§ **Aim of the exercise**: Reproduce all the lines of the material below without any changes, omitting the pictures.

[Stored records]
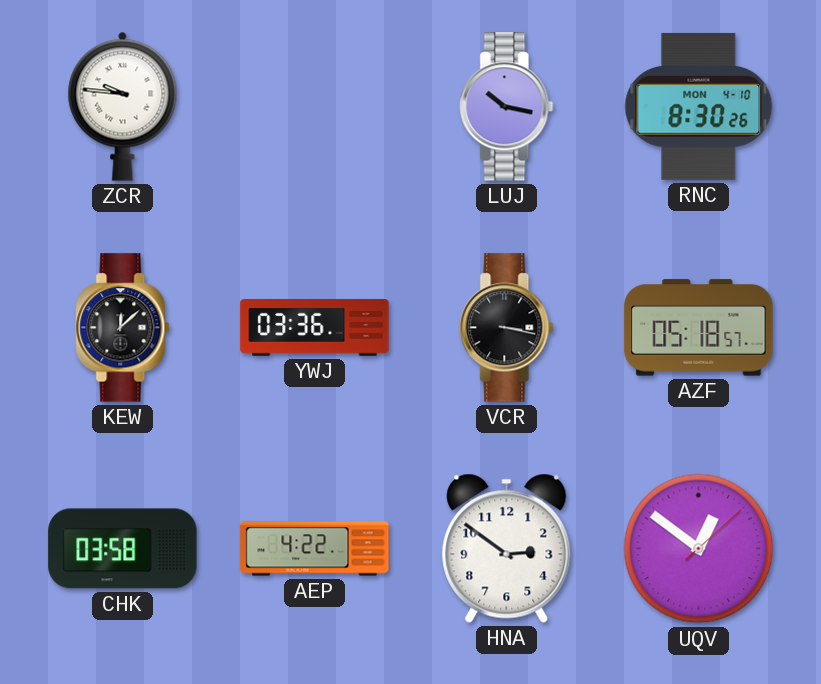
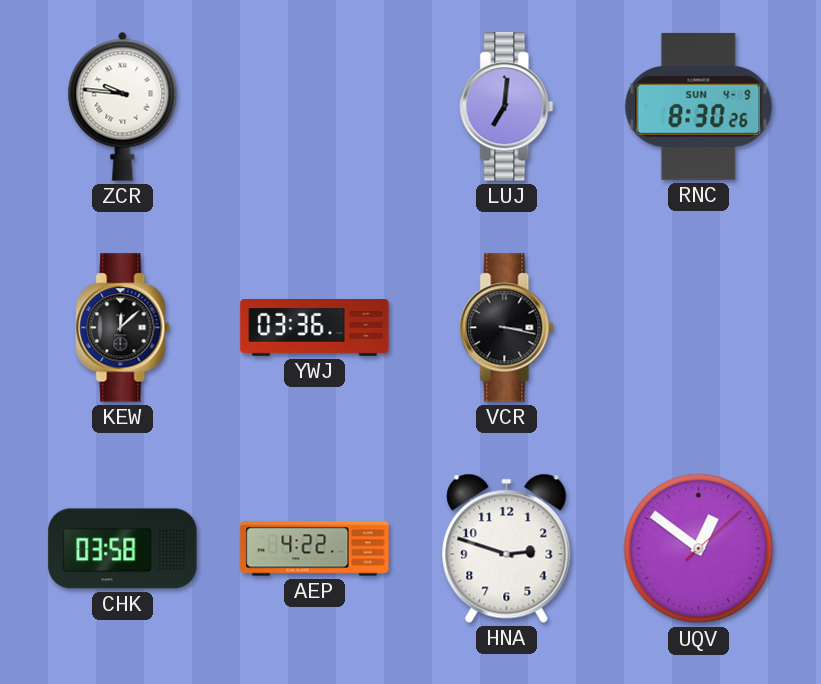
LUJ: 10:17 -> 7:01
RNC date: MON 4-10 -> SUN 4-9
AZF: 05:18 -> none
HNA: 2:51 -> 2:48
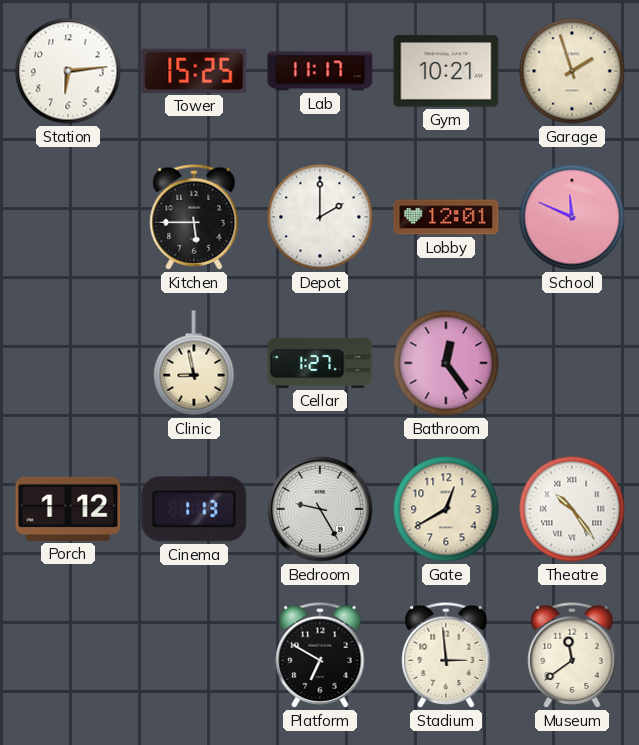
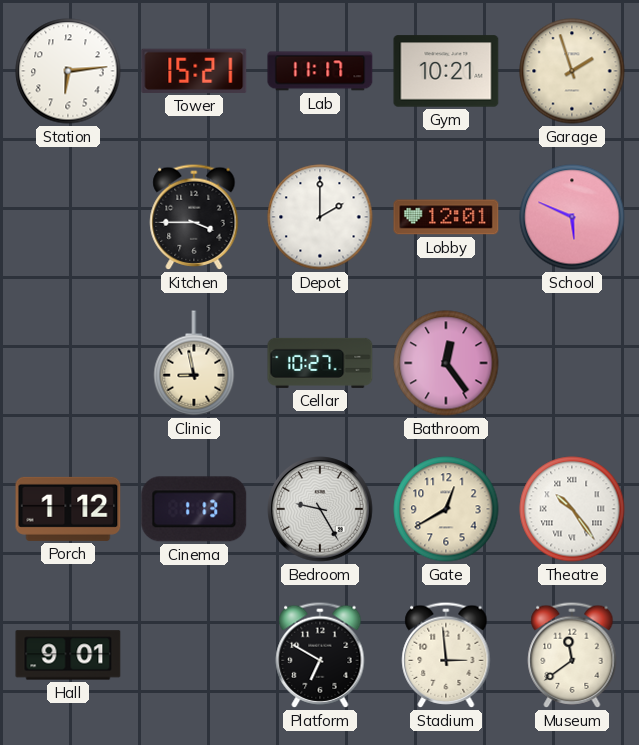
Tower: 15:25 -> 15:21
Kitchen: 5:45 -> 3:45
School: 11:49 -> 5:49
Cellar: 1:27 -> 10:27
Hall: none -> 9:01
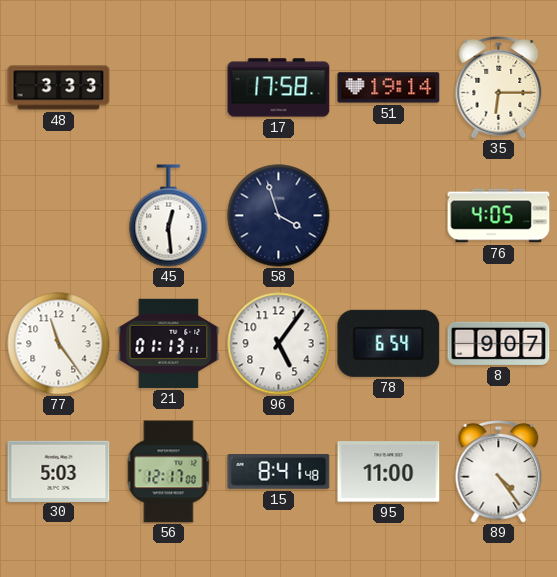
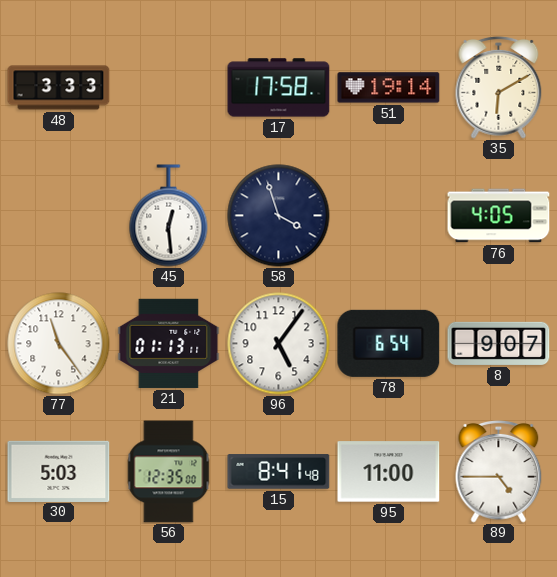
35: 6:15 -> 6:10
56: 12:17 -> 12:35
89: 4:24 -> 4:45
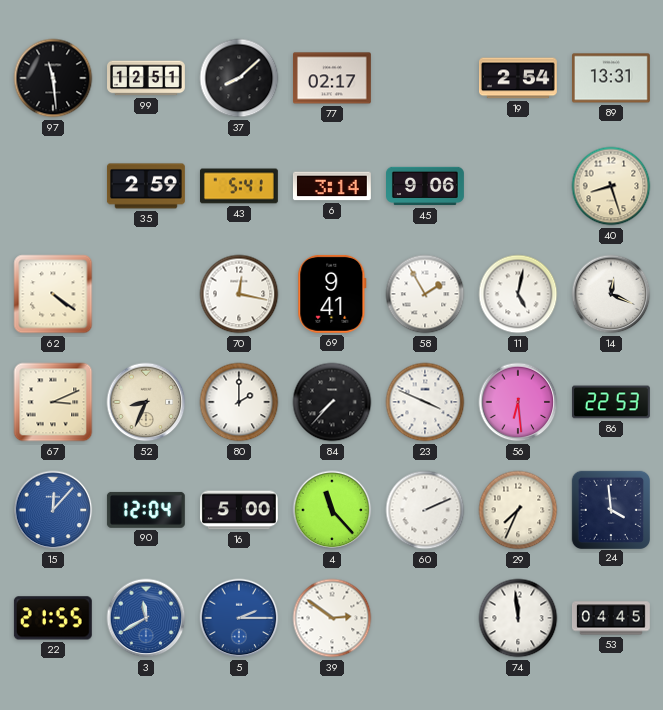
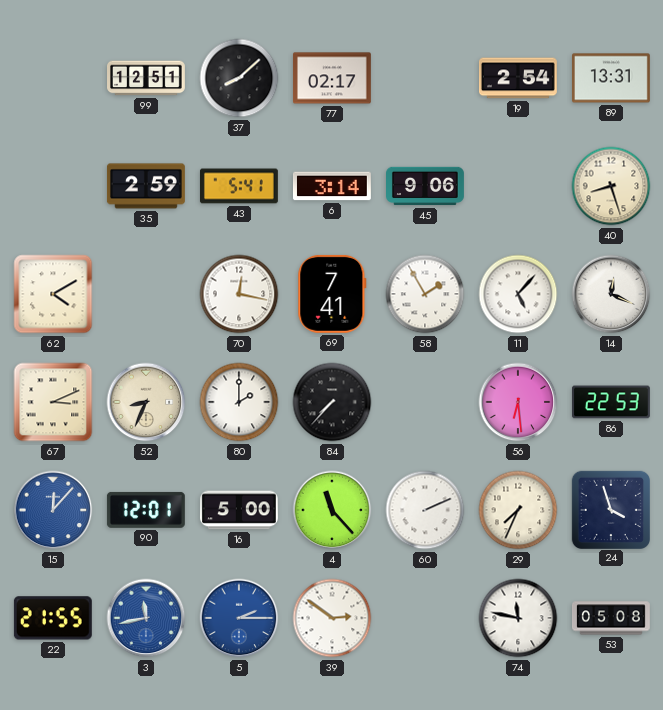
97: 11:29 -> none
62: 4:21 -> 4:10
69: 9:41 -> 7:41
11: 5:02 -> 5:07
23: 3:49 -> none
90: 12:04 -> 12:01
24: 3:59 -> 3:57
3: 11:40 -> 11:43
74: 11:59 -> 11:47
53: 04:45 -> 05:08
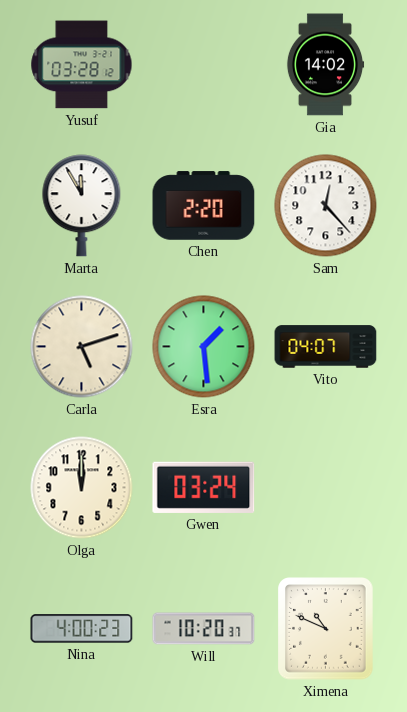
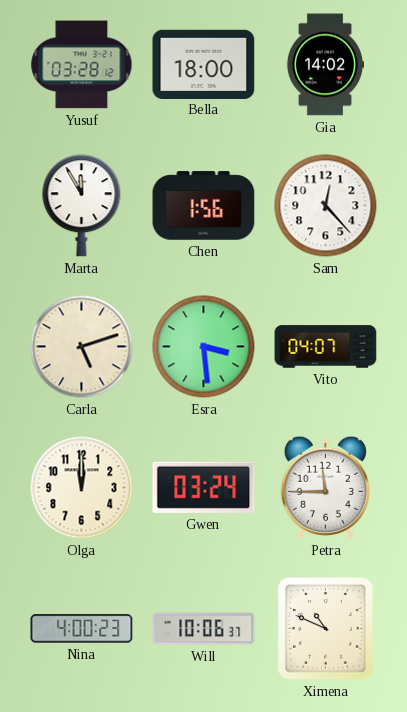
Bella: none -> 18:00
Chen: 2:20 -> 1:56
Esra: 1:29 -> 3:29
Petra: none -> 11:45
Will: 10:20 -> 10:06
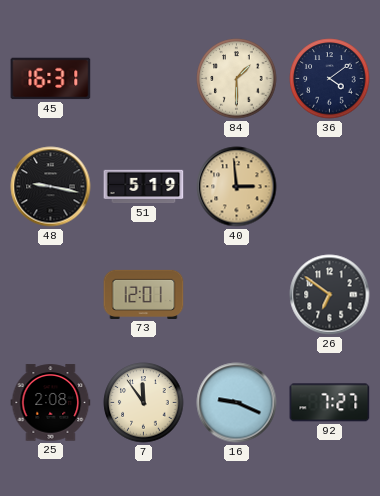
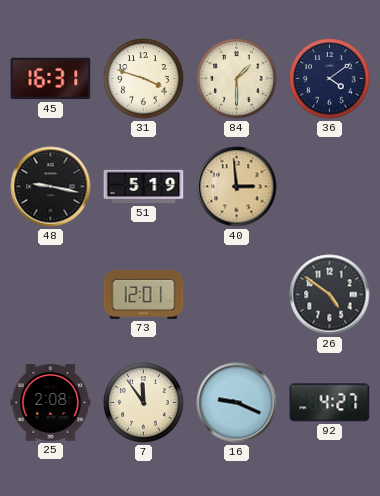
31: none -> 3:48
26: 6:51 -> 4:51
92: 7:27 -> 4:27
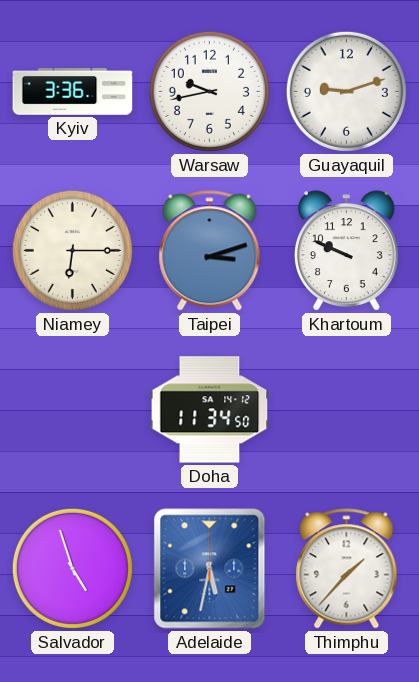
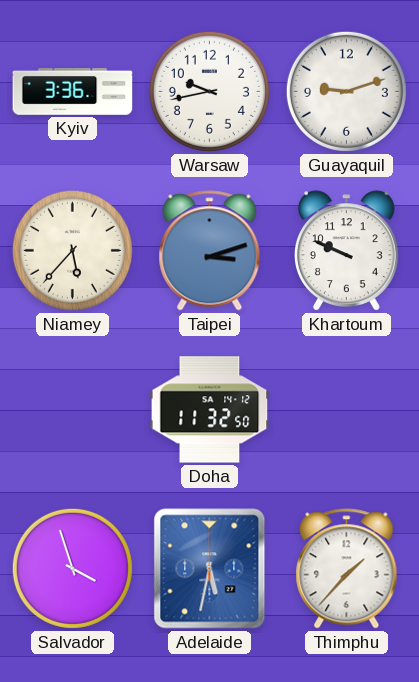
Niamey: 6:15 -> 5:37
Doha: 11:34 -> 11:32
Salvador: 4:57 -> 3:57
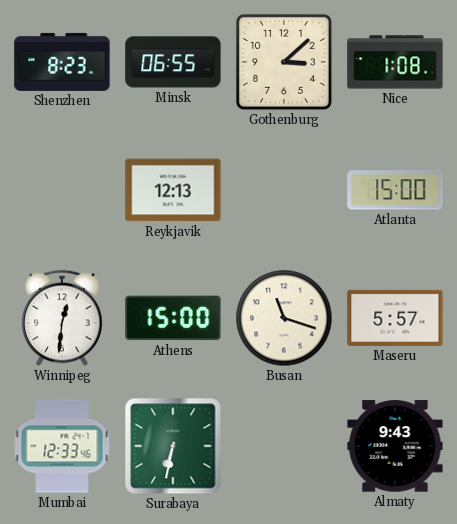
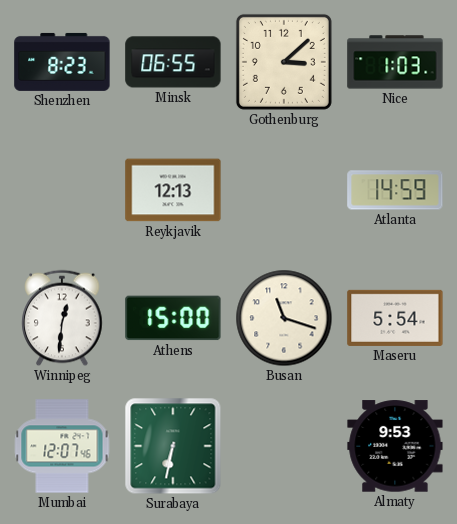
Nice: 1:08 -> 1:03
Atlanta: 15:00 -> 14:59
Maseru: 5:57 -> 5:54
Mumbai: 12:33 -> 12:07
Almaty: 9:43 -> 9:53
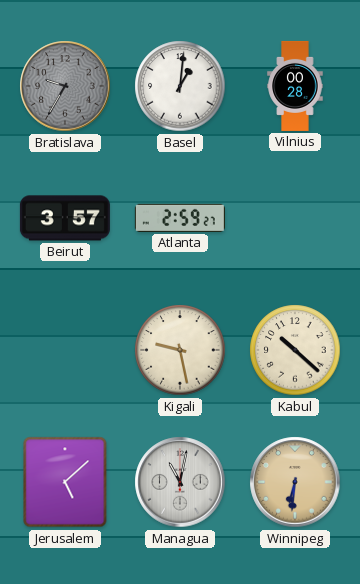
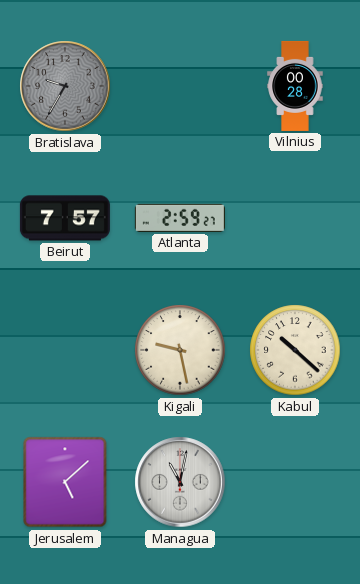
Basel: 1:01 -> none
Beirut: 3:57 -> 7:57
Winnipeg: 6:31 -> none
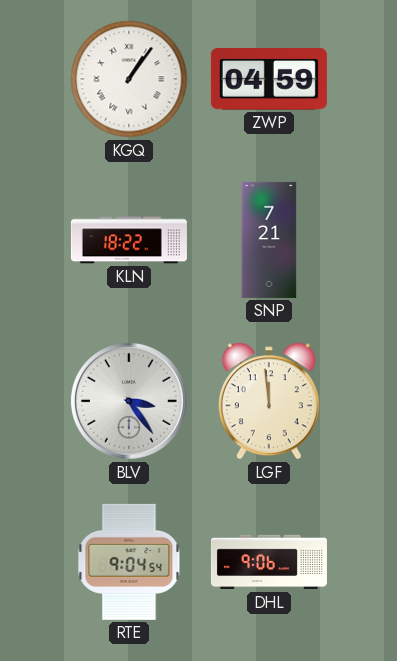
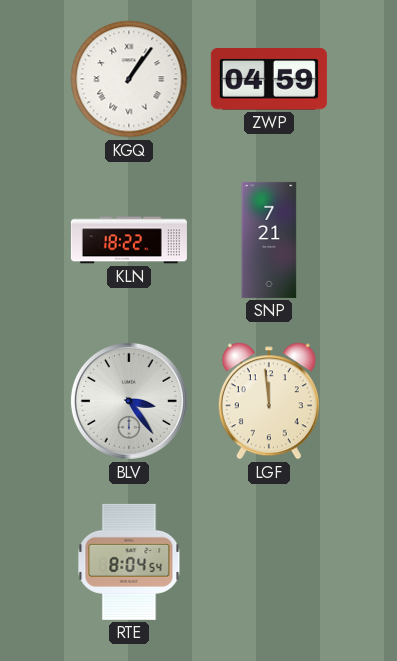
RTE: 9:04 -> 8:04
DHL: 9:06 -> none
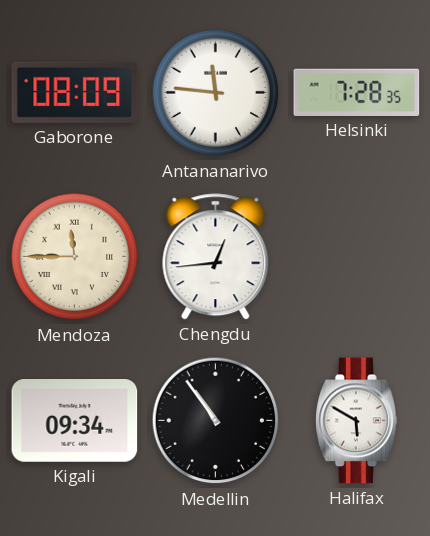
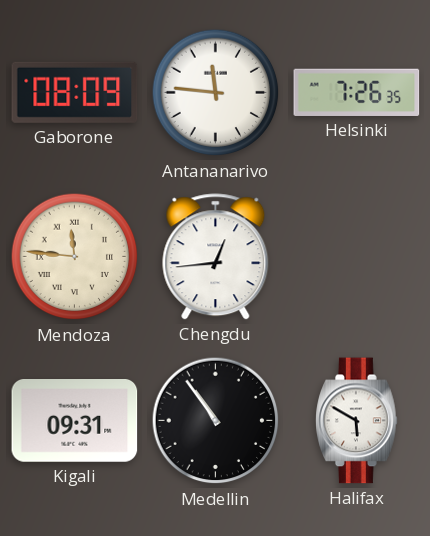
Helsinki: 7:28 -> 7:26
Mendoza: 11:45 -> 11:46
Kigali: 09:34 -> 09:31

§ **Full answer**:
LUJ: 10:17 -> 7:01
RNC date: MON 4-10 -> SUN 4-9
AZF: 05:18 -> none
HNA: 2:51 -> 2:48
Tower: 15:25 -> 15:21
Kitchen: 5:45 -> 3:45
School: 11:49 -> 5:49
Cellar: 1:27 -> 10:27
Hall: none -> 9:01
35: 6:15 -> 6:10
56: 12:17 -> 12:35
89: 4:24 -> 4:45
97: 11:29 -> none
62: 4:21 -> 4:10
69: 9:41 -> 7:41
11: 5:02 -> 5:07
23: 3:49 -> none
90: 12:04 -> 12:01
24: 3:59 -> 3:57
3: 11:40 -> 11:43
74: 11:59 -> 11:47
53: 04:45 -> 05:08
Bella: none -> 18:00
Chen: 2:20 -> 1:56
Esra: 1:29 -> 3:29
Petra: none -> 11:45
Will: 10:20 -> 10:06
31: none -> 3:48
26: 6:51 -> 4:51
92: 7:27 -> 4:27
Niamey: 6:15 -> 5:37
Doha: 11:34 -> 11:32
Salvador: 4:57 -> 3:57
Nice: 1:08 -> 1:03
Atlanta: 15:00 -> 14:59
Maseru: 5:57 -> 5:54
Mumbai: 12:33 -> 12:07
Almaty: 9:43 -> 9:53
Basel: 1:01 -> none
Beirut: 3:57 -> 7:57
Winnipeg: 6:31 -> none
RTE: 9:04 -> 8:04
DHL: 9:06 -> none
Helsinki: 7:28 -> 7:26
Mendoza: 11:45 -> 11:46
Kigali: 09:34 -> 09:31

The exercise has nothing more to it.